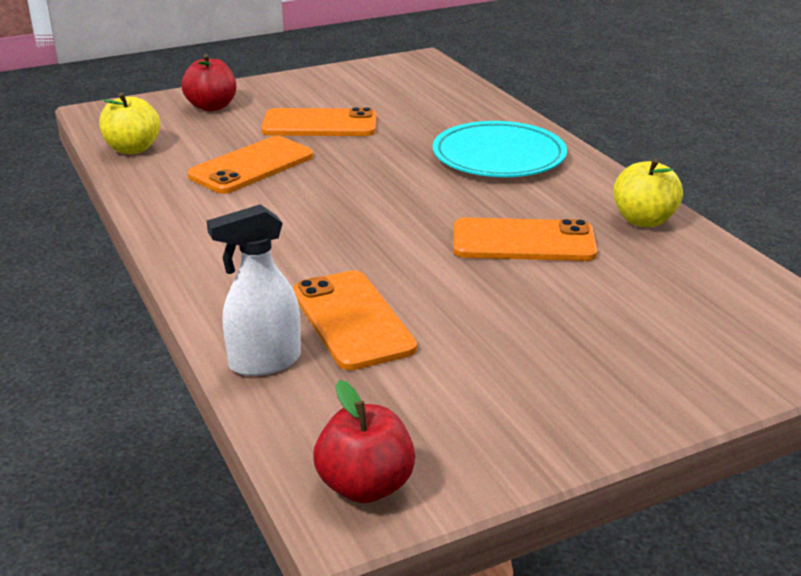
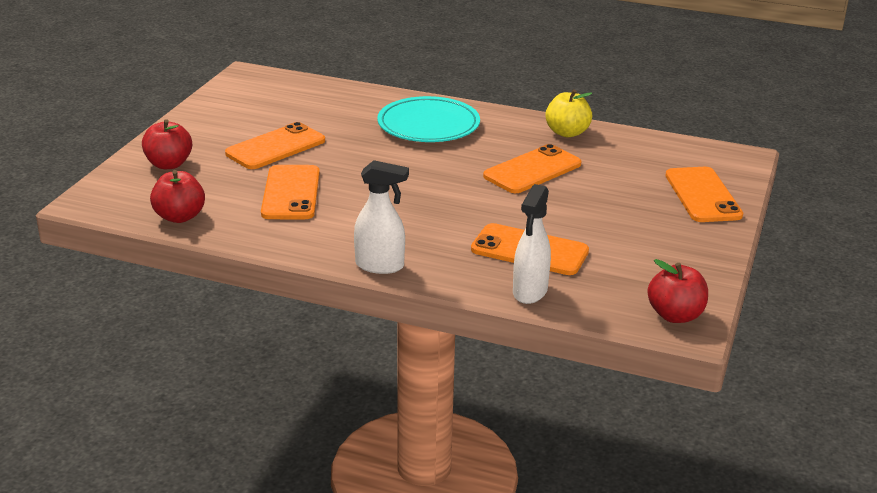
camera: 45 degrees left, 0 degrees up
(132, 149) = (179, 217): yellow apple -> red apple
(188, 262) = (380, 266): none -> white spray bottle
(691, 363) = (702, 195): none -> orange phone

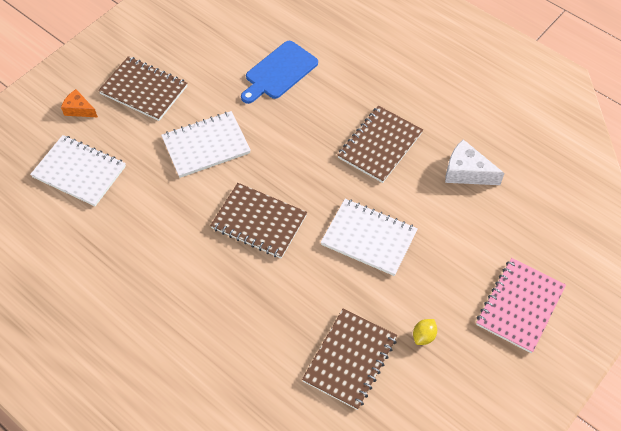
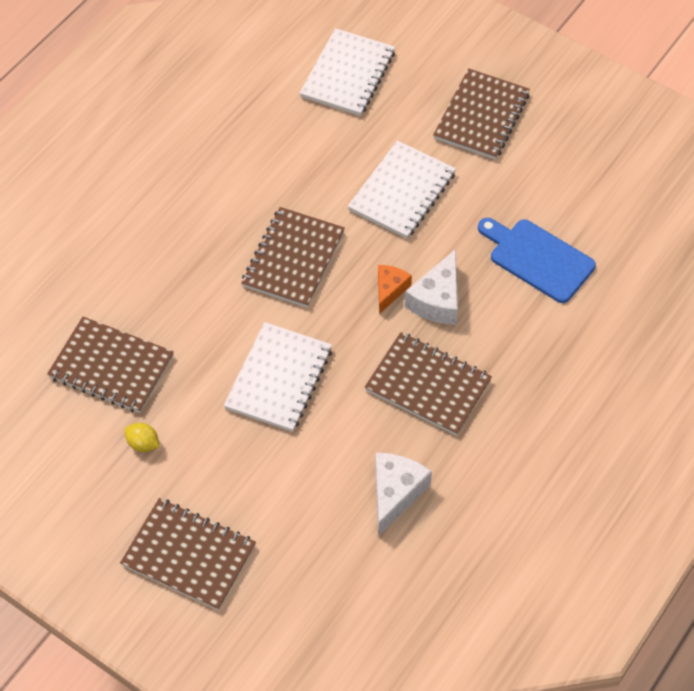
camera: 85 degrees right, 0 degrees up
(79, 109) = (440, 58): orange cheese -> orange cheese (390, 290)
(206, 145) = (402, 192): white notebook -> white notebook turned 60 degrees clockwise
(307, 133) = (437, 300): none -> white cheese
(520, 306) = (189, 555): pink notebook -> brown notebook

+===+

__WORK TASK__.
Would you please repeat the lines from the one with "(206, 145) = (402, 192): white" through the last line of the listing above, exactly and with nothing else?

__ANSWER TO THE EXERCISE__.
(206, 145) = (402, 192): white notebook -> white notebook turned 60 degrees clockwise
(307, 133) = (437, 300): none -> white cheese
(520, 306) = (189, 555): pink notebook -> brown notebook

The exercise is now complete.